• [Exercise data]
※

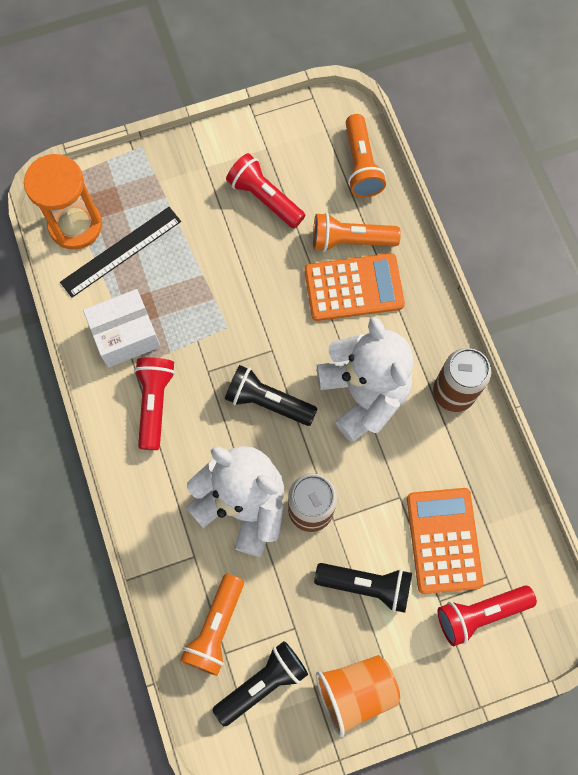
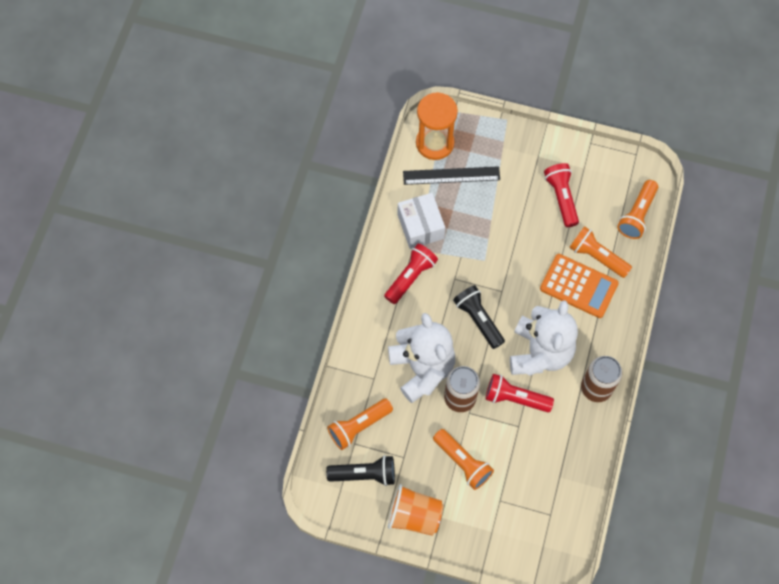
camera: 35 degrees right, 5 degrees down
white box [83,289,161,368] -> white box turned 60 degrees clockwise [398,193,445,249]
black flashlight [314,563,412,613] -> orange flashlight [433,429,494,490]
orange calculator [407,488,484,594] -> none
red flashlight [438,585,537,646] -> red flashlight moved to [486,374,554,412]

※

• [Required action] Once the pictures are dropped, set down everything else in the records exactly.

• [Reply to the exercise]
camera: 35 degrees right, 5 degrees down
white box [83,289,161,368] -> white box turned 60 degrees clockwise [398,193,445,249]
black flashlight [314,563,412,613] -> orange flashlight [433,429,494,490]
orange calculator [407,488,484,594] -> none
red flashlight [438,585,537,646] -> red flashlight moved to [486,374,554,412]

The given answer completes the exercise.